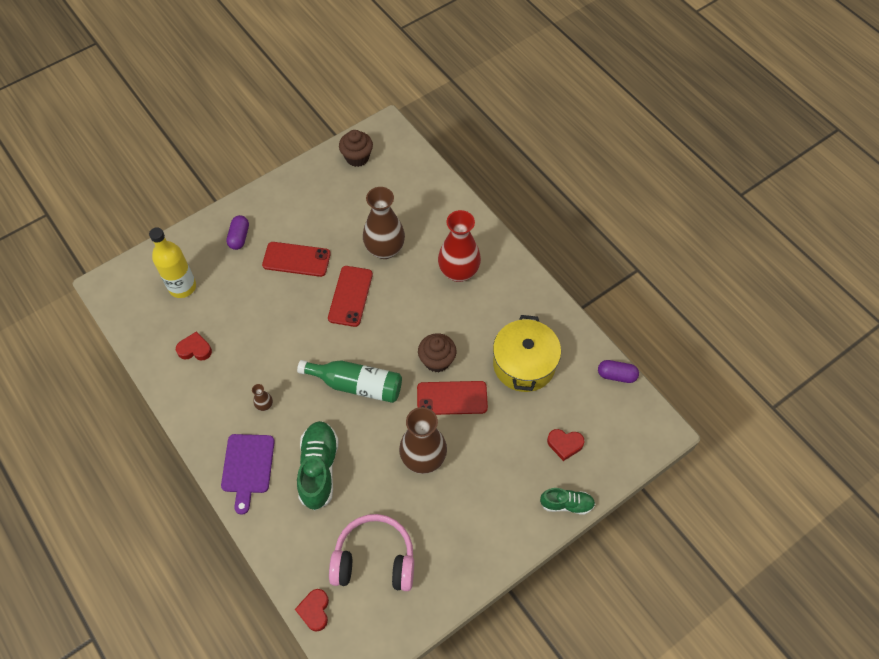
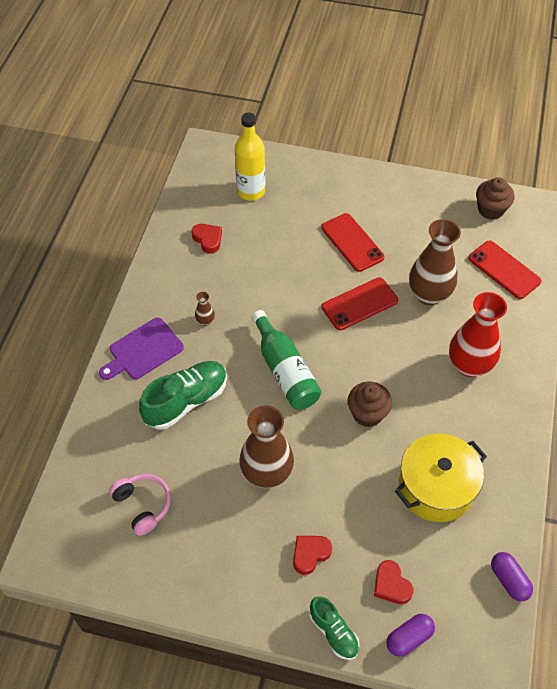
camera: 50 degrees right, 5 degrees down
(239, 237) = (330, 192): purple capsule -> purple capsule (409, 638)
(314, 610) = (63, 493): red heart -> red heart (310, 554)
(374, 559) = (143, 505): pink headphones -> pink headphones, size x0.64
(452, 398) = (344, 453): red phone -> red phone (504, 270)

━━━━━━━━━━━━━━━━━━━━━━━━━━━━━━

Exercise brief: Please provide an exact transcription of each line from the one holding "(314, 610) = (63, 493): red" through the final line of the data above.

The answer:
(314, 610) = (63, 493): red heart -> red heart (310, 554)
(374, 559) = (143, 505): pink headphones -> pink headphones, size x0.64
(452, 398) = (344, 453): red phone -> red phone (504, 270)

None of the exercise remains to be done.